(PROBLEM STATEMENT): Word for word, set down every line of the entries below from the line with "purple plate: 0 -> 1" to the line with "white headphones: 2 -> 0", including both, and no other line.

(SUPPLIED INFORMATION):
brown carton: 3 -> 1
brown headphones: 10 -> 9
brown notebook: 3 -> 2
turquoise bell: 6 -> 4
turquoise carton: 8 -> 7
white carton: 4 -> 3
...
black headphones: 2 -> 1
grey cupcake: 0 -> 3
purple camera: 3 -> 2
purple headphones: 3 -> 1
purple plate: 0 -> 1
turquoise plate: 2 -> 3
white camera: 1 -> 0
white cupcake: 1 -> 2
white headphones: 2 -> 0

(YOUR RESPONSE):
purple plate: 0 -> 1
turquoise plate: 2 -> 3
white camera: 1 -> 0
white cupcake: 1 -> 2
white headphones: 2 -> 0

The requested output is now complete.